*** Opening Given information ***

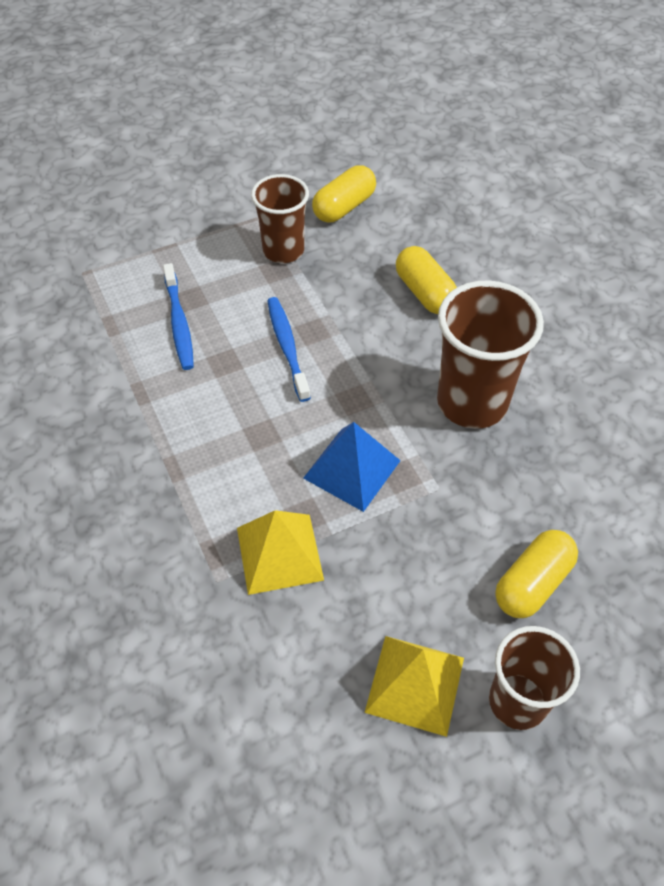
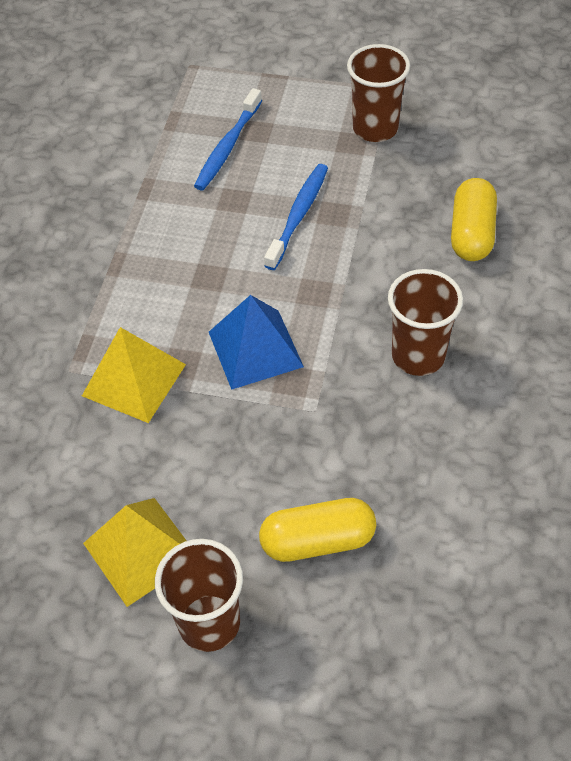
camera: 40 degrees right, 0 degrees up
(344, 207) = (470, 115): yellow capsule -> none
(472, 402) = (418, 356): brown cup -> brown cup, size x0.66

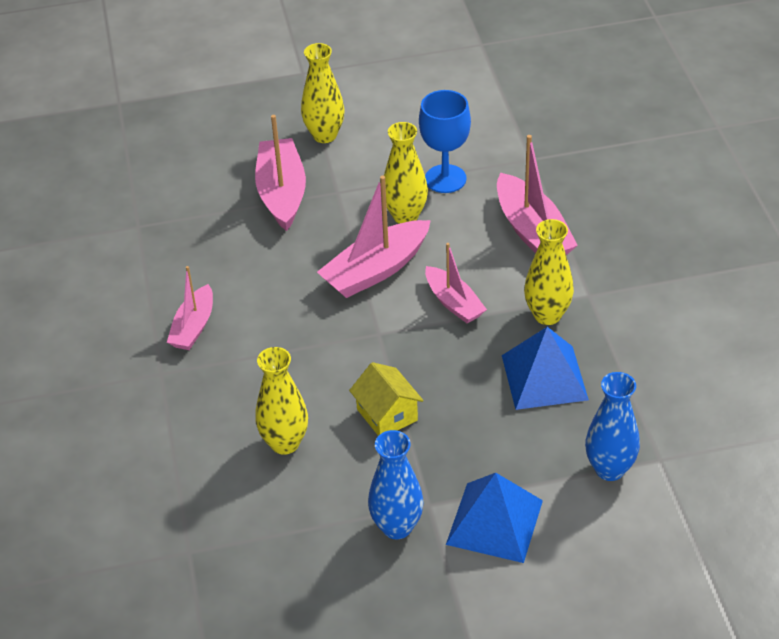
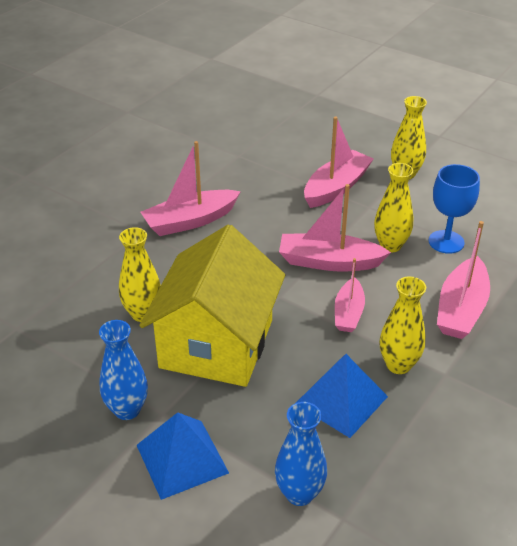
camera: 45 degrees right, 5 degrees down
(193, 327) = (190, 221): pink boat -> pink boat, size x1.57
(387, 415) = (216, 343): yellow house -> yellow house, size x2.44

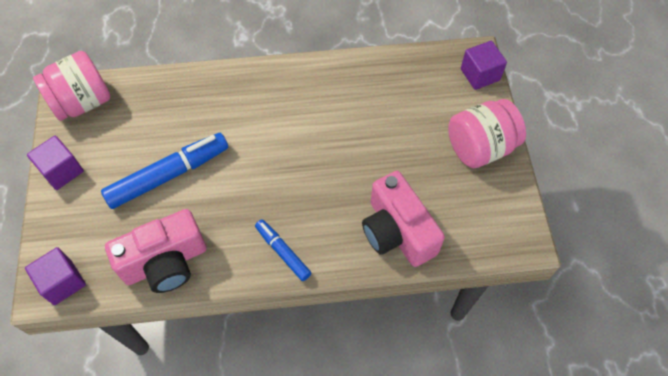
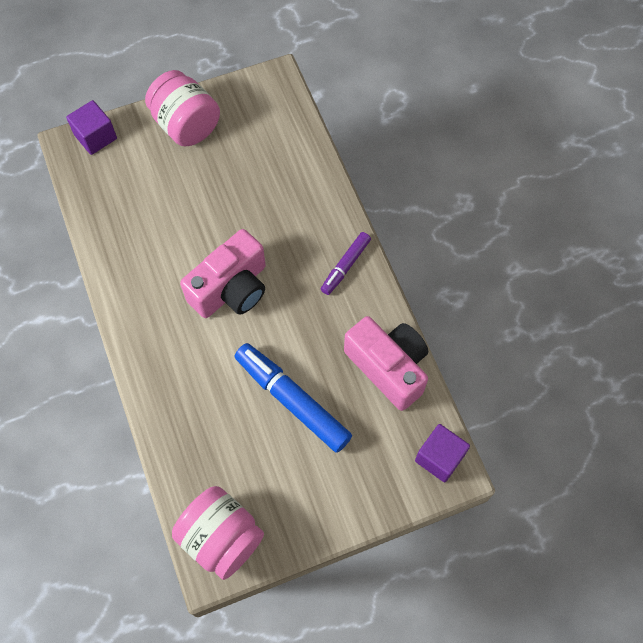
camera: 105 degrees left, 5 degrees up
(62, 171) = (318, 518): purple cube -> none
(283, 252) = (345, 266): blue marker -> purple marker
(397, 232) = (296, 176): pink camera -> pink camera (231, 288)

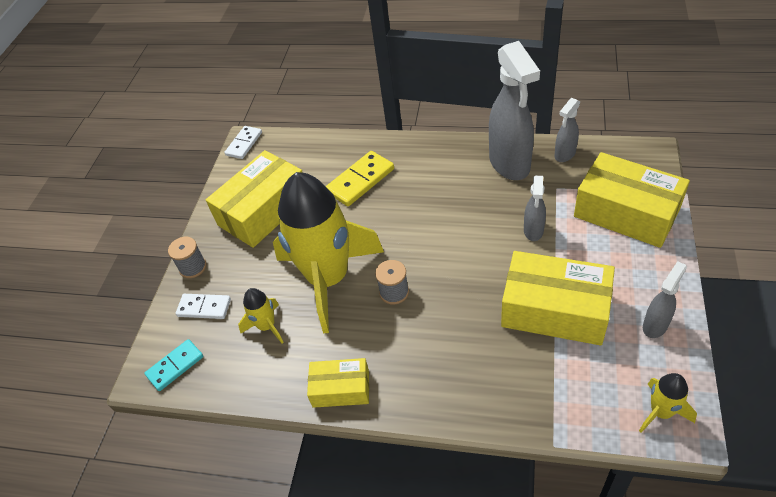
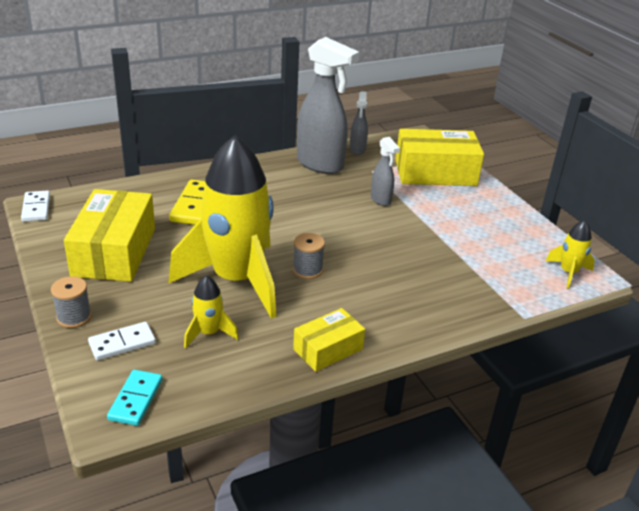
camera: 45 degrees left, 15 degrees down
(554, 310) = (444, 241): yellow box -> none
(655, 325) = (517, 228): grey spray bottle -> none

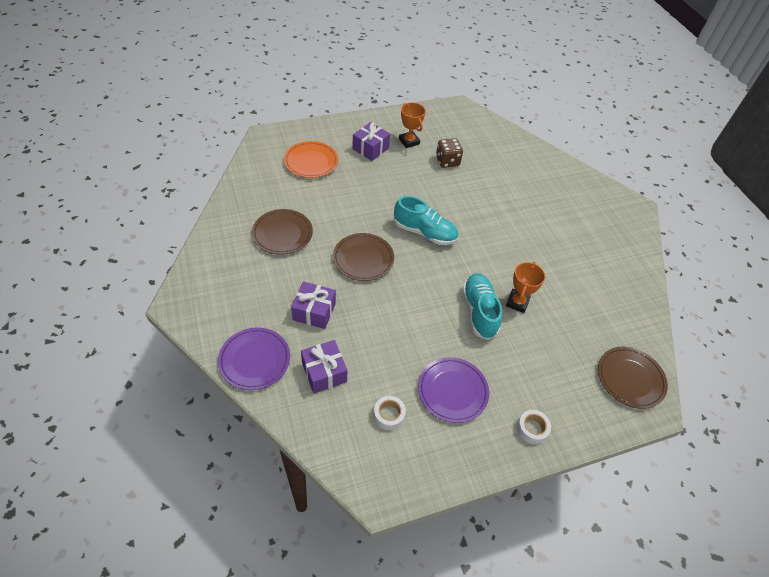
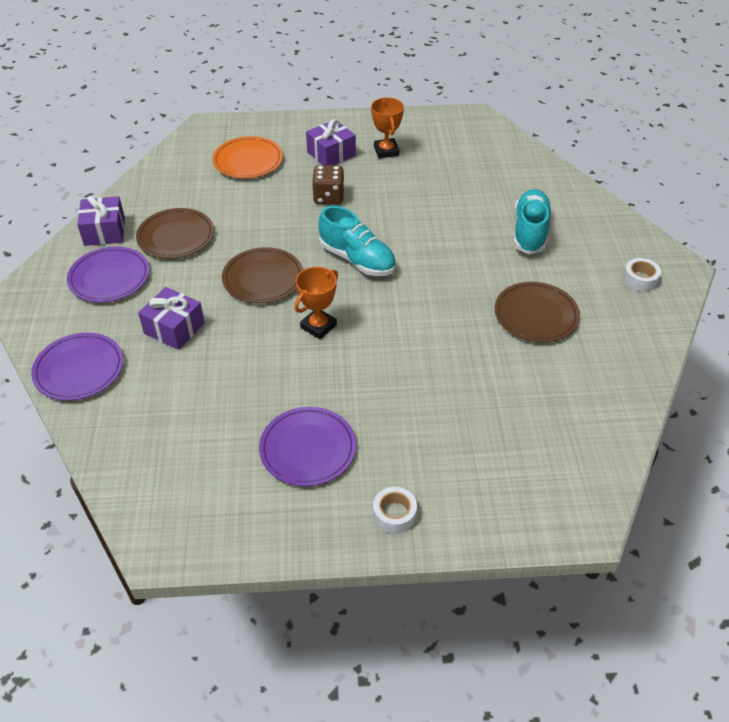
camera: 20 degrees right, 5 degrees down
(245, 277) = (109, 278): none -> purple plate
(324, 372) = (155, 397): purple gift -> purple gift (104, 231)
(389, 415) = (212, 460): white tape -> white tape (640, 279)
(447, 161) = (427, 180): brown dice -> brown dice (328, 197)
(479, 311) = (387, 362): turquoise shoe -> turquoise shoe (530, 232)
(517, 302) = (445, 360): orange trophy -> orange trophy (318, 326)
(630, 379) = (567, 481): brown plate -> brown plate (536, 315)

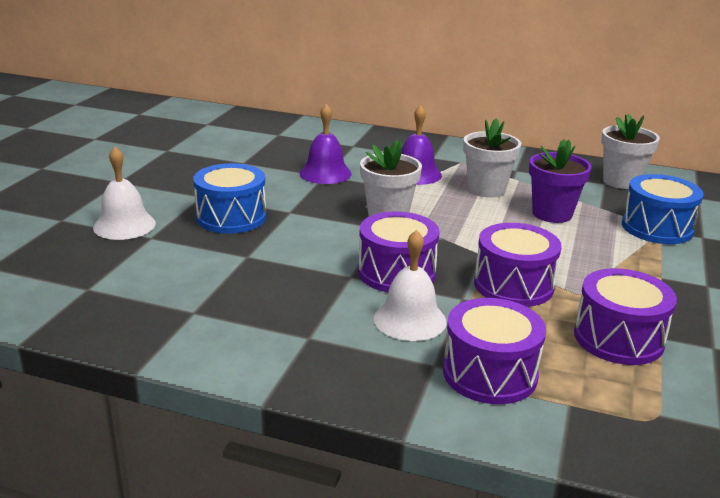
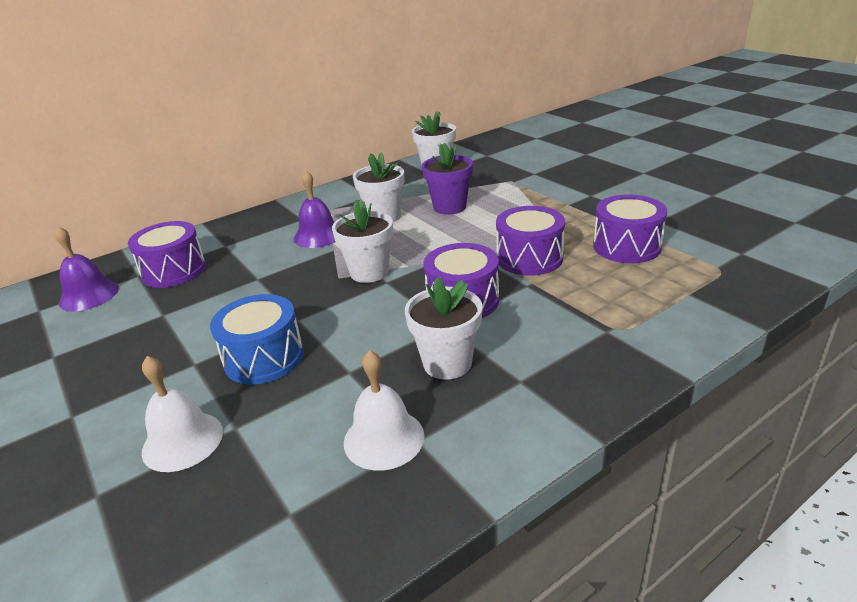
camera: 50 degrees left, 5 degrees up
(298, 294) = (447, 363): none -> white flower pot
(325, 173) = (254, 276): purple bell -> purple bell (89, 295)
(410, 320) = (537, 319): white bell -> white bell (384, 438)
(490, 373) = (634, 311): purple drum -> purple drum (174, 271)
(656, 228) = (508, 181): blue drum -> none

*** Closing Given information ***

--- What you need to do ---
Would you please filter the lines above and copy every one that includes "drum"?

--- Task response ---
(490, 373) = (634, 311): purple drum -> purple drum (174, 271)
(656, 228) = (508, 181): blue drum -> none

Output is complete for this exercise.